**Action item:** In the records below, find the line that contains "camera: 160 degrees left, 5 degrees down" and the line that contains "(327, 201) = (330, 467): none -> pink goblet", then retype exactly those two lines and every line between them.

**Records for processing:**
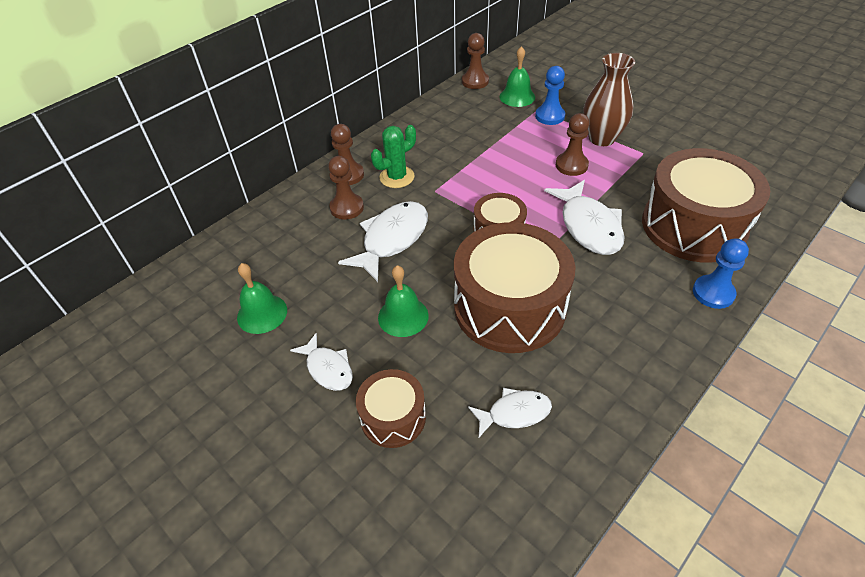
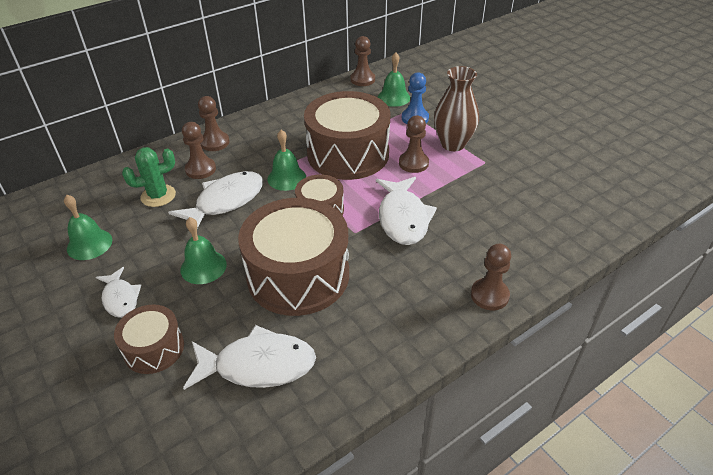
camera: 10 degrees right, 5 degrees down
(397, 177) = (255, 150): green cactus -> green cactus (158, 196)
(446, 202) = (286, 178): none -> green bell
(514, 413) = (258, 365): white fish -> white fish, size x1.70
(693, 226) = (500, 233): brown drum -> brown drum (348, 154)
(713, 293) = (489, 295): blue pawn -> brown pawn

--

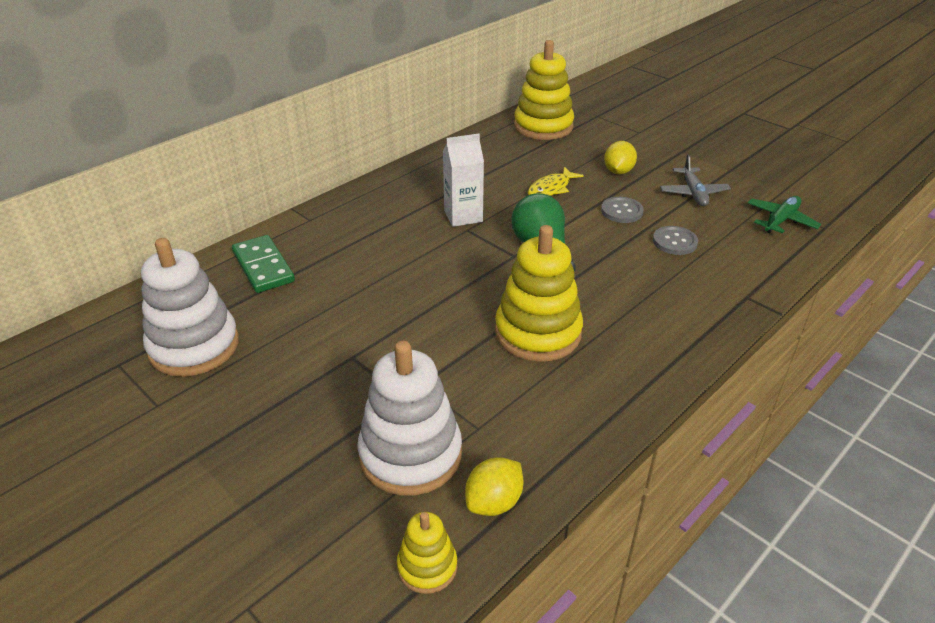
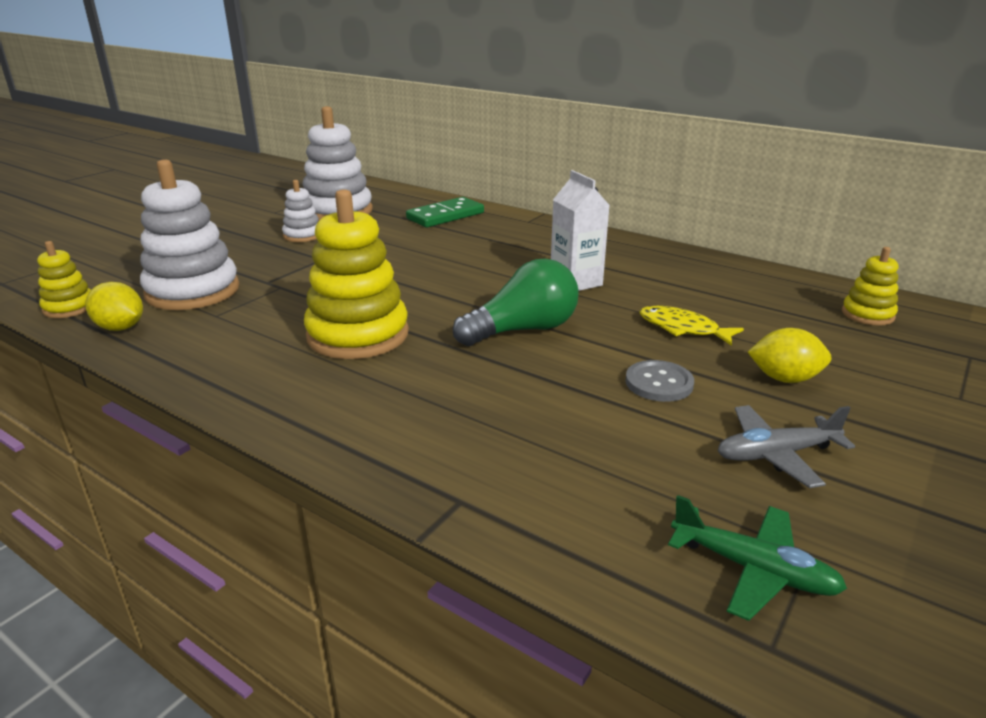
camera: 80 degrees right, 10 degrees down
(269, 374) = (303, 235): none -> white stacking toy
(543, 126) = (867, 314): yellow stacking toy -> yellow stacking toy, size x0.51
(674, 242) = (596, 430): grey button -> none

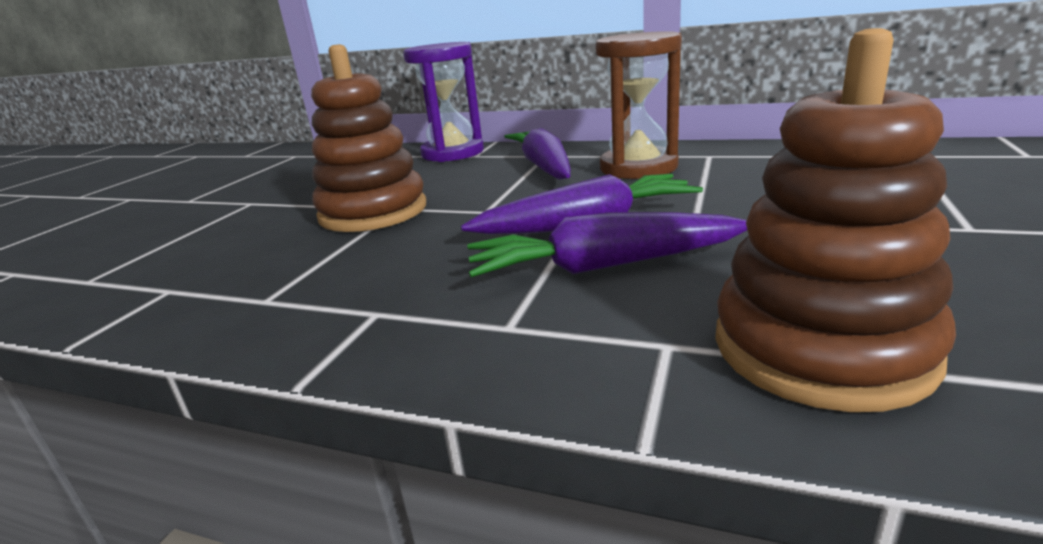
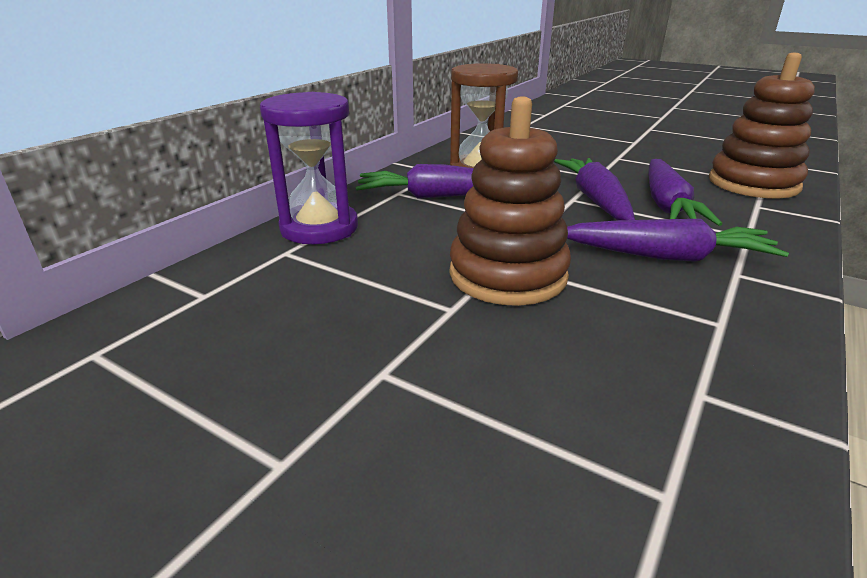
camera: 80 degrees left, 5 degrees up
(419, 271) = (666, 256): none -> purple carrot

...

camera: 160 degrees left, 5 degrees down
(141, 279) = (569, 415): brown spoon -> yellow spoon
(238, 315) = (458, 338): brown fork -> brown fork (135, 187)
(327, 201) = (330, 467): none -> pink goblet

**Output of the exercise:**
camera: 160 degrees left, 5 degrees down
(141, 279) = (569, 415): brown spoon -> yellow spoon
(238, 315) = (458, 338): brown fork -> brown fork (135, 187)
(327, 201) = (330, 467): none -> pink goblet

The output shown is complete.